Records from a collection
-=-=-=-=-

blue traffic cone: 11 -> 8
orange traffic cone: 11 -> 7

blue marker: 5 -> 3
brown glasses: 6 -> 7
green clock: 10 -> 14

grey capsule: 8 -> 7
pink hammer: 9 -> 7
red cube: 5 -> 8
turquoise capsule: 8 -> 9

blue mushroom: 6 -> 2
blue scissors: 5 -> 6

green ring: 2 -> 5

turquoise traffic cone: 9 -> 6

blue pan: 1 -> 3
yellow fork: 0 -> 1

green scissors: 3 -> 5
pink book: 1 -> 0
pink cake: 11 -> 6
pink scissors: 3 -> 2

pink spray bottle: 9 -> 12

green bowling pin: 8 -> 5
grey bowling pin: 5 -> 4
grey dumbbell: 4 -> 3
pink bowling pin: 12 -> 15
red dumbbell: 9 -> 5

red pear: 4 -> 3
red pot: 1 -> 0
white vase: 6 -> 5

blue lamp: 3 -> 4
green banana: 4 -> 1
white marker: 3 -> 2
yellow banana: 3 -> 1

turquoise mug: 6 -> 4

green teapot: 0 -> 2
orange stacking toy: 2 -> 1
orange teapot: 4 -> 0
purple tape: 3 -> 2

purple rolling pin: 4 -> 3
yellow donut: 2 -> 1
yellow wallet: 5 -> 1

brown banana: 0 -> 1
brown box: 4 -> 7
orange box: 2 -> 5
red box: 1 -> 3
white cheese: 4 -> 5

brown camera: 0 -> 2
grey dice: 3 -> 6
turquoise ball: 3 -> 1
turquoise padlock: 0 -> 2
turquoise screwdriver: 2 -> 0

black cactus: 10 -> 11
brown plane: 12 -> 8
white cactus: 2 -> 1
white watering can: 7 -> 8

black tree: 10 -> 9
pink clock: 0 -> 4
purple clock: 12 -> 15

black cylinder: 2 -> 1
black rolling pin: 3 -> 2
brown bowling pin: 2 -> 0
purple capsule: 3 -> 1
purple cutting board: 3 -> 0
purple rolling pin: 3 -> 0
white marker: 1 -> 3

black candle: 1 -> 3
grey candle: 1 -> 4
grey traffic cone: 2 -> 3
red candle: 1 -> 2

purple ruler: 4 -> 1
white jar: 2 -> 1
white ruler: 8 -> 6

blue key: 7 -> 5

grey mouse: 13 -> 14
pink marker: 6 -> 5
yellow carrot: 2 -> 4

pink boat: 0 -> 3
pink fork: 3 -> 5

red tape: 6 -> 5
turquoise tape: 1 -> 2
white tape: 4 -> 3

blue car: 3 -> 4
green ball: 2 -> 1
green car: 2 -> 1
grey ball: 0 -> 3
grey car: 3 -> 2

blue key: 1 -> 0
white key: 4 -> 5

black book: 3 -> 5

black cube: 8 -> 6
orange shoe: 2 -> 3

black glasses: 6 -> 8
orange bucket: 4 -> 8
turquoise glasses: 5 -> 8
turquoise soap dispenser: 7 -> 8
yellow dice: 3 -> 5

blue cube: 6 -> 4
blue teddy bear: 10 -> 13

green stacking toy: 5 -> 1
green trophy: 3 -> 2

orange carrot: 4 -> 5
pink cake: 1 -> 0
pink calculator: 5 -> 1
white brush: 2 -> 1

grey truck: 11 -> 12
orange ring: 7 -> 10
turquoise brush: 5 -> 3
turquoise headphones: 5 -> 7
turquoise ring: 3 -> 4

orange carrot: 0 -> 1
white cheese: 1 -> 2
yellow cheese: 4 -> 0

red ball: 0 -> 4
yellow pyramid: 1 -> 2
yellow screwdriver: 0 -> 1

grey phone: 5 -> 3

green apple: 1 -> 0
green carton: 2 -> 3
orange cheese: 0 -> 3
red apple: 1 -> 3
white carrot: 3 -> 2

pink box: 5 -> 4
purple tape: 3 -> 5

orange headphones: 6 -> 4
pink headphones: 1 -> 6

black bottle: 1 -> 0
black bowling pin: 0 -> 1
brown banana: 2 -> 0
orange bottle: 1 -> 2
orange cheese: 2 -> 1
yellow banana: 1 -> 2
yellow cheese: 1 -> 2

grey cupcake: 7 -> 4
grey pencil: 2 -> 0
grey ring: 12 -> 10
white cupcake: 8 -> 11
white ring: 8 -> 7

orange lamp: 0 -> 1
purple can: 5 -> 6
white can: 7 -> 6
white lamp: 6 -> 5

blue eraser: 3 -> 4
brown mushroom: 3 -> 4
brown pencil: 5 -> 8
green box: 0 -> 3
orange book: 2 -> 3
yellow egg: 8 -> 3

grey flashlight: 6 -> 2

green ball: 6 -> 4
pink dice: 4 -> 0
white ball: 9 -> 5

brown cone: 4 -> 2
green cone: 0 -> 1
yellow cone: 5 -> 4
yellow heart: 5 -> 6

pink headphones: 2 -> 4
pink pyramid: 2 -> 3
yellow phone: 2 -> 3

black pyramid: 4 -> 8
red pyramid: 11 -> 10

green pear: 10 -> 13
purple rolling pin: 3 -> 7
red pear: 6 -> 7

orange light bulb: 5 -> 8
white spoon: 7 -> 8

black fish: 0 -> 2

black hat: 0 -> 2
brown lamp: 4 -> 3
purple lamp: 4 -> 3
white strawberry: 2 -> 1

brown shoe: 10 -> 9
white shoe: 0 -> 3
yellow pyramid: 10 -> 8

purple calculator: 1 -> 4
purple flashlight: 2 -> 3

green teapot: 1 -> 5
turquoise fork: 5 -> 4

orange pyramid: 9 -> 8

-=-=-=-=-

WHAT THE EXERCISE ASKS
Write the complete data out, exactly as above.

SOLUTION FOR THIS PROBLEM
blue traffic cone: 11 -> 8
orange traffic cone: 11 -> 7

blue marker: 5 -> 3
brown glasses: 6 -> 7
green clock: 10 -> 14

grey capsule: 8 -> 7
pink hammer: 9 -> 7
red cube: 5 -> 8
turquoise capsule: 8 -> 9

blue mushroom: 6 -> 2
blue scissors: 5 -> 6

green ring: 2 -> 5

turquoise traffic cone: 9 -> 6

blue pan: 1 -> 3
yellow fork: 0 -> 1

green scissors: 3 -> 5
pink book: 1 -> 0
pink cake: 11 -> 6
pink scissors: 3 -> 2

pink spray bottle: 9 -> 12

green bowling pin: 8 -> 5
grey bowling pin: 5 -> 4
grey dumbbell: 4 -> 3
pink bowling pin: 12 -> 15
red dumbbell: 9 -> 5

red pear: 4 -> 3
red pot: 1 -> 0
white vase: 6 -> 5

blue lamp: 3 -> 4
green banana: 4 -> 1
white marker: 3 -> 2
yellow banana: 3 -> 1

turquoise mug: 6 -> 4

green teapot: 0 -> 2
orange stacking toy: 2 -> 1
orange teapot: 4 -> 0
purple tape: 3 -> 2

purple rolling pin: 4 -> 3
yellow donut: 2 -> 1
yellow wallet: 5 -> 1

brown banana: 0 -> 1
brown box: 4 -> 7
orange box: 2 -> 5
red box: 1 -> 3
white cheese: 4 -> 5

brown camera: 0 -> 2
grey dice: 3 -> 6
turquoise ball: 3 -> 1
turquoise padlock: 0 -> 2
turquoise screwdriver: 2 -> 0

black cactus: 10 -> 11
brown plane: 12 -> 8
white cactus: 2 -> 1
white watering can: 7 -> 8

black tree: 10 -> 9
pink clock: 0 -> 4
purple clock: 12 -> 15

black cylinder: 2 -> 1
black rolling pin: 3 -> 2
brown bowling pin: 2 -> 0
purple capsule: 3 -> 1
purple cutting board: 3 -> 0
purple rolling pin: 3 -> 0
white marker: 1 -> 3

black candle: 1 -> 3
grey candle: 1 -> 4
grey traffic cone: 2 -> 3
red candle: 1 -> 2

purple ruler: 4 -> 1
white jar: 2 -> 1
white ruler: 8 -> 6

blue key: 7 -> 5

grey mouse: 13 -> 14
pink marker: 6 -> 5
yellow carrot: 2 -> 4

pink boat: 0 -> 3
pink fork: 3 -> 5

red tape: 6 -> 5
turquoise tape: 1 -> 2
white tape: 4 -> 3

blue car: 3 -> 4
green ball: 2 -> 1
green car: 2 -> 1
grey ball: 0 -> 3
grey car: 3 -> 2

blue key: 1 -> 0
white key: 4 -> 5

black book: 3 -> 5

black cube: 8 -> 6
orange shoe: 2 -> 3

black glasses: 6 -> 8
orange bucket: 4 -> 8
turquoise glasses: 5 -> 8
turquoise soap dispenser: 7 -> 8
yellow dice: 3 -> 5

blue cube: 6 -> 4
blue teddy bear: 10 -> 13

green stacking toy: 5 -> 1
green trophy: 3 -> 2

orange carrot: 4 -> 5
pink cake: 1 -> 0
pink calculator: 5 -> 1
white brush: 2 -> 1

grey truck: 11 -> 12
orange ring: 7 -> 10
turquoise brush: 5 -> 3
turquoise headphones: 5 -> 7
turquoise ring: 3 -> 4

orange carrot: 0 -> 1
white cheese: 1 -> 2
yellow cheese: 4 -> 0

red ball: 0 -> 4
yellow pyramid: 1 -> 2
yellow screwdriver: 0 -> 1

grey phone: 5 -> 3

green apple: 1 -> 0
green carton: 2 -> 3
orange cheese: 0 -> 3
red apple: 1 -> 3
white carrot: 3 -> 2

pink box: 5 -> 4
purple tape: 3 -> 5

orange headphones: 6 -> 4
pink headphones: 1 -> 6

black bottle: 1 -> 0
black bowling pin: 0 -> 1
brown banana: 2 -> 0
orange bottle: 1 -> 2
orange cheese: 2 -> 1
yellow banana: 1 -> 2
yellow cheese: 1 -> 2

grey cupcake: 7 -> 4
grey pencil: 2 -> 0
grey ring: 12 -> 10
white cupcake: 8 -> 11
white ring: 8 -> 7

orange lamp: 0 -> 1
purple can: 5 -> 6
white can: 7 -> 6
white lamp: 6 -> 5

blue eraser: 3 -> 4
brown mushroom: 3 -> 4
brown pencil: 5 -> 8
green box: 0 -> 3
orange book: 2 -> 3
yellow egg: 8 -> 3

grey flashlight: 6 -> 2

green ball: 6 -> 4
pink dice: 4 -> 0
white ball: 9 -> 5

brown cone: 4 -> 2
green cone: 0 -> 1
yellow cone: 5 -> 4
yellow heart: 5 -> 6

pink headphones: 2 -> 4
pink pyramid: 2 -> 3
yellow phone: 2 -> 3

black pyramid: 4 -> 8
red pyramid: 11 -> 10

green pear: 10 -> 13
purple rolling pin: 3 -> 7
red pear: 6 -> 7

orange light bulb: 5 -> 8
white spoon: 7 -> 8

black fish: 0 -> 2

black hat: 0 -> 2
brown lamp: 4 -> 3
purple lamp: 4 -> 3
white strawberry: 2 -> 1

brown shoe: 10 -> 9
white shoe: 0 -> 3
yellow pyramid: 10 -> 8

purple calculator: 1 -> 4
purple flashlight: 2 -> 3

green teapot: 1 -> 5
turquoise fork: 5 -> 4

orange pyramid: 9 -> 8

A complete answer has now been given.